▶ **What to work on**:
Set down all of the entries word for word, omitting the images they contain.

▶ **Records from a data collection**:
• • • •
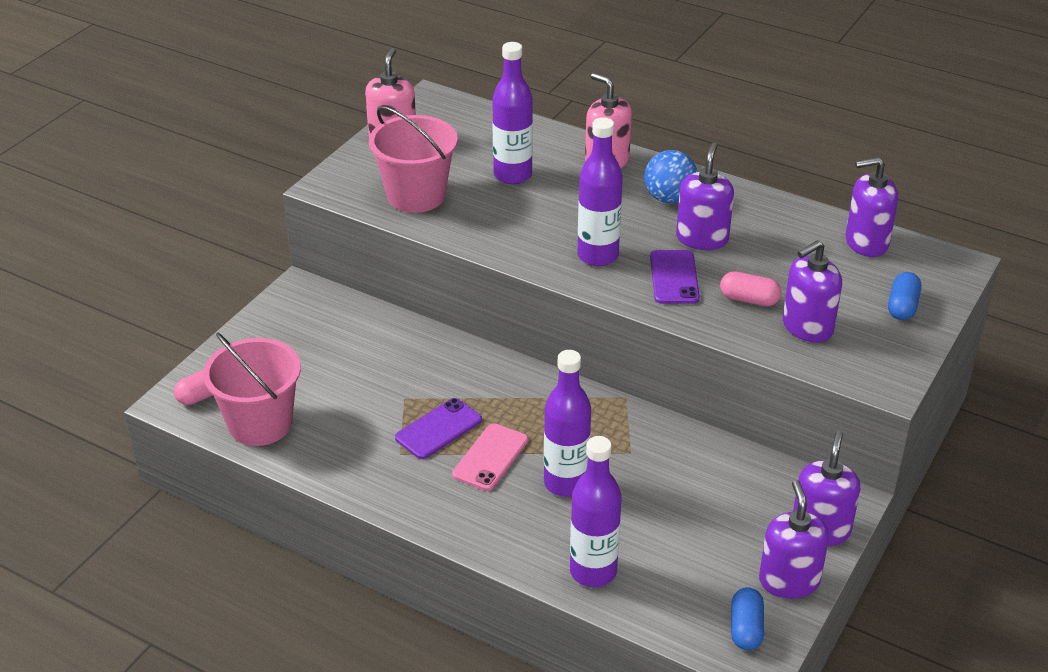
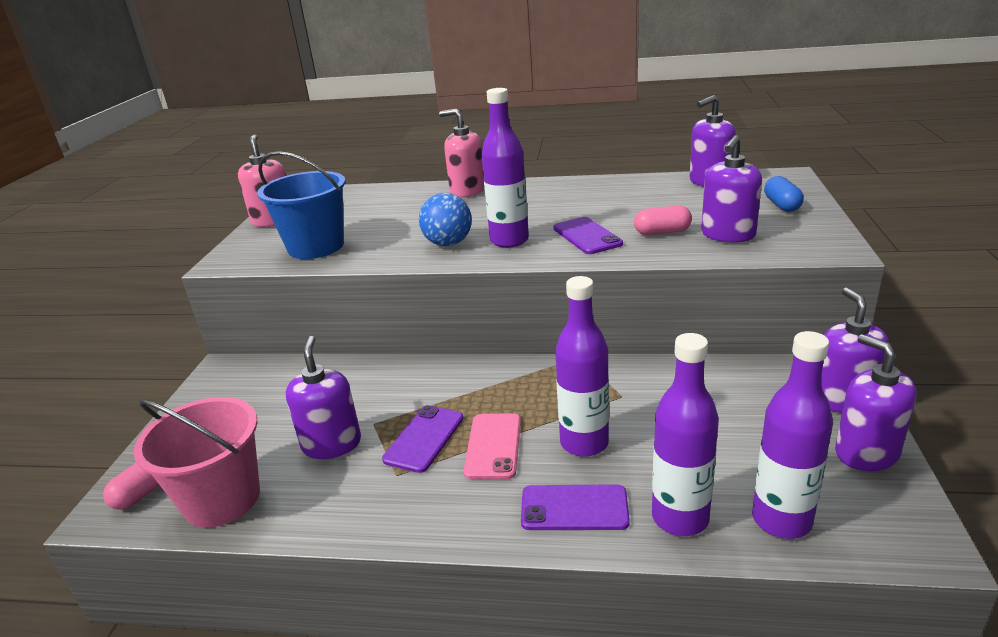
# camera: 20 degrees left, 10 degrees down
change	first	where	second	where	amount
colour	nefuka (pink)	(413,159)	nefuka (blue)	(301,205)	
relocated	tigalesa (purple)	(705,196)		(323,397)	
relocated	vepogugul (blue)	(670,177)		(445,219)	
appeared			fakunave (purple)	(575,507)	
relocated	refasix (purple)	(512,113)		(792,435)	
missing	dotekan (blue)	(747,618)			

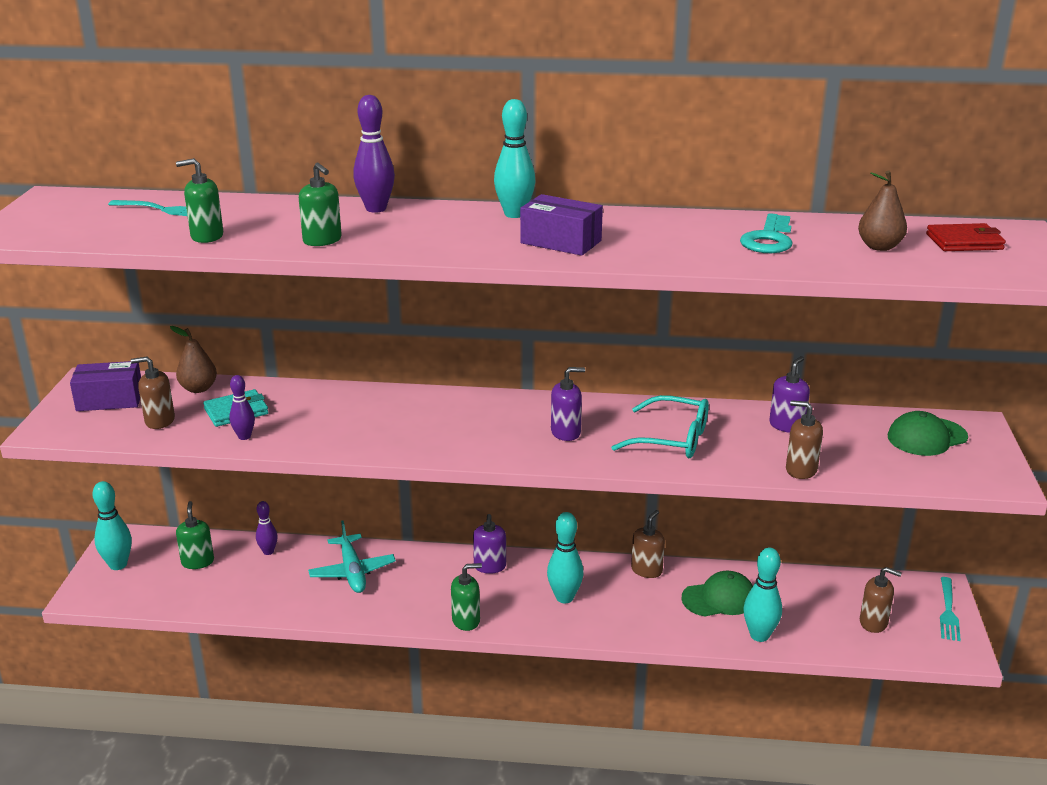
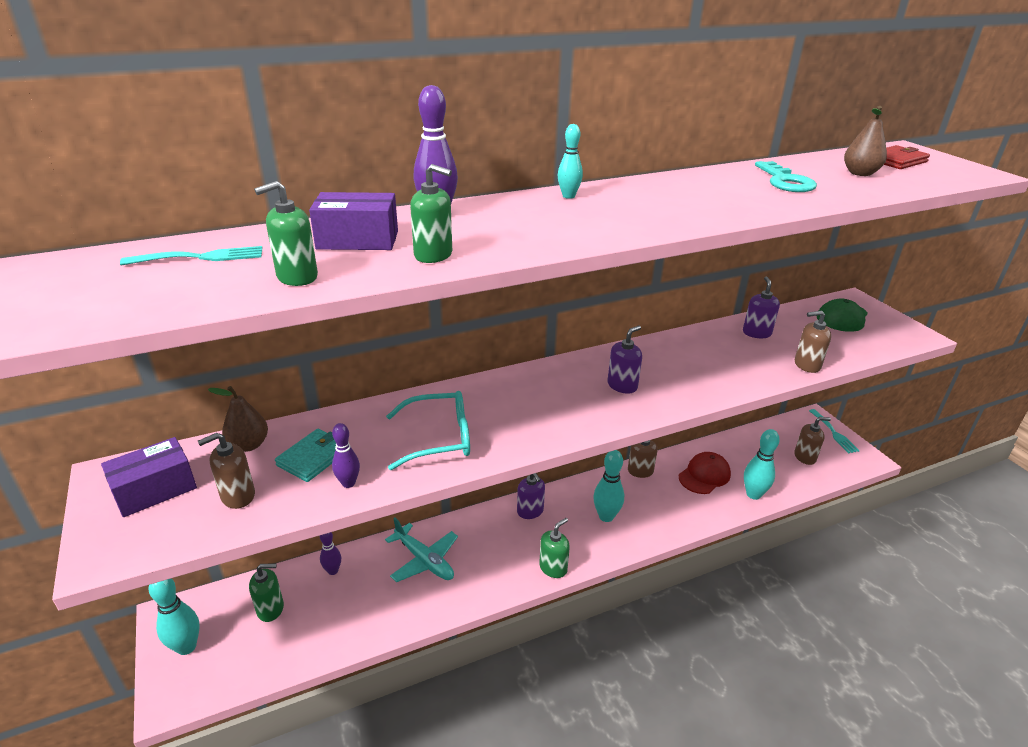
# camera: 30 degrees left, 5 degrees up
change	first	where	second	where	amount
spun	tigalesa (green)	(195,535)		(266,592)	120 degrees clockwise
relocated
• • • •
▶ **Task solution**:
# camera: 20 degrees left, 10 degrees down
change	first	where	second	where	amount
colour	nefuka (pink)	(413,159)	nefuka (blue)	(301,205)	
relocated	tigalesa (purple)	(705,196)		(323,397)	
relocated	vepogugul (blue)	(670,177)		(445,219)	
appeared			fakunave (purple)	(575,507)	
relocated	refasix (purple)	(512,113)		(792,435)	
missing	dotekan (blue)	(747,618)			

# camera: 30 degrees left, 5 degrees up
change	first	where	second	where	amount
spun	tigalesa (green)	(195,535)		(266,592)	120 degrees clockwise
relocated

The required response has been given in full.